| Task instructions |
Across the data below, count every line where the string "none" appears. Answer with the number alone.

**** Given data ****

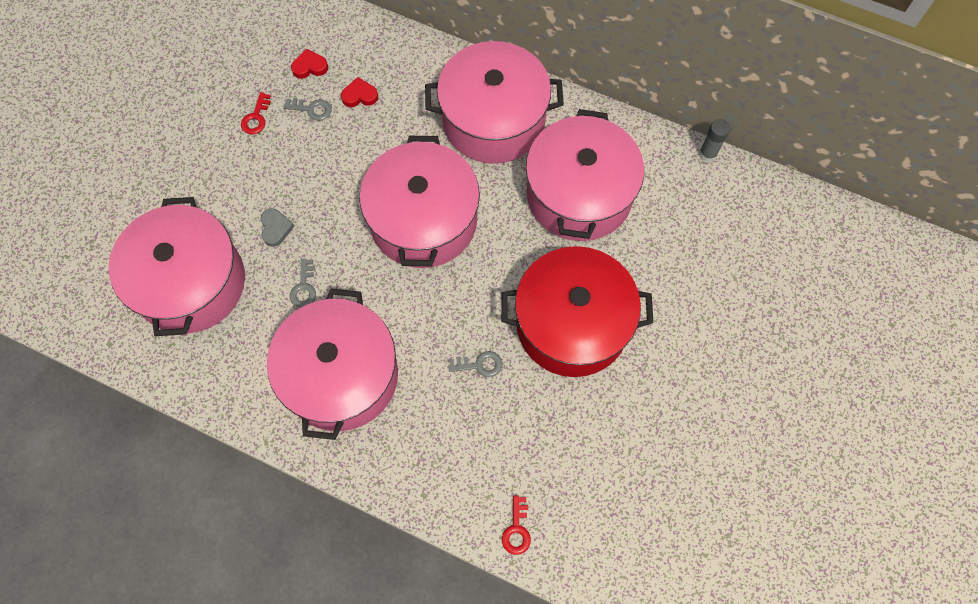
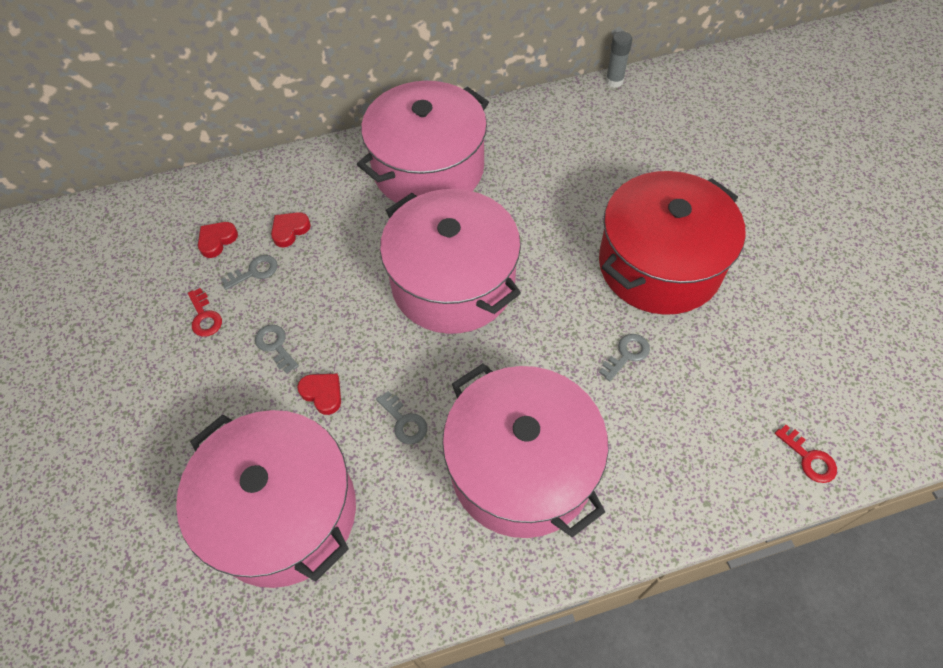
camera: 40 degrees left, 10 degrees down
(276, 228) = (322, 394): grey heart -> red heart
(278, 173) = (275, 346): none -> grey key
(579, 194) = (555, 172): pink pot -> none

****

| Exercise result |
2